Object tracking records
※ ※ ※
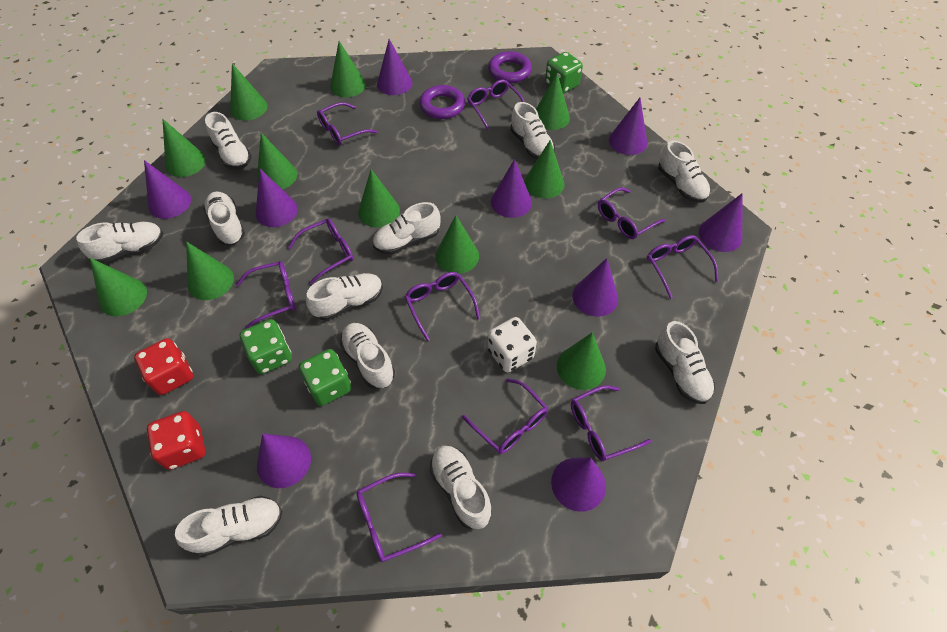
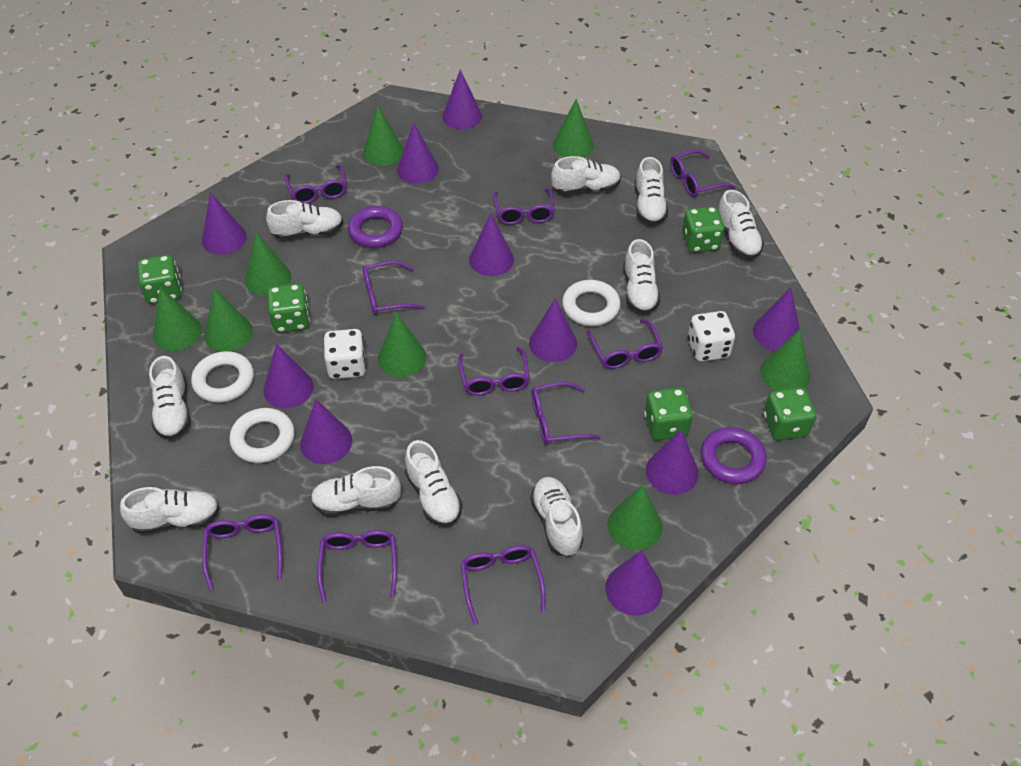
green cone: 11 -> 8
green dice: 3 -> 5
purple cone: 9 -> 10
red dice: 2 -> 0
white dice: 1 -> 2
white ring: 0 -> 3
white shoe: 11 -> 10

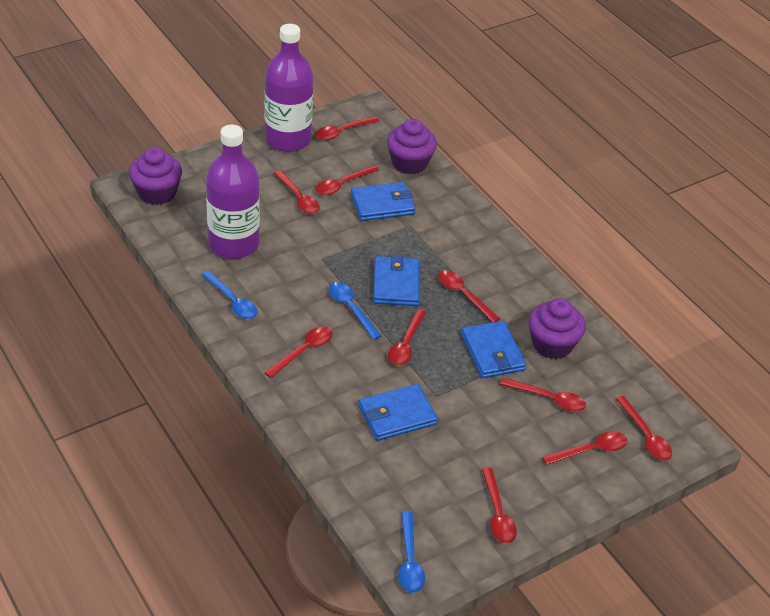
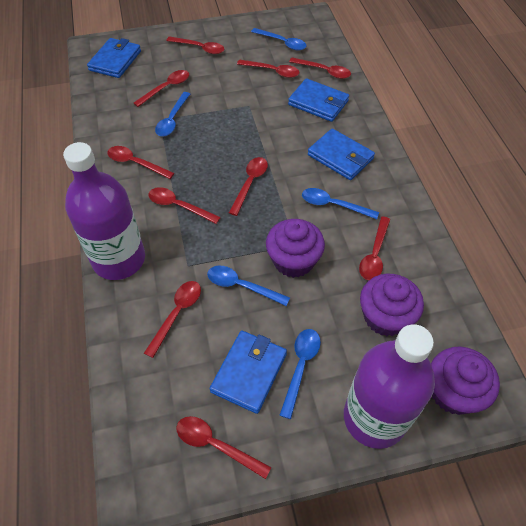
blue spoon: 3 -> 5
※ ※ ※
In the entries above, find each line that has the word "white". Copy it.

white dice: 1 -> 2
white ring: 0 -> 3
white shoe: 11 -> 10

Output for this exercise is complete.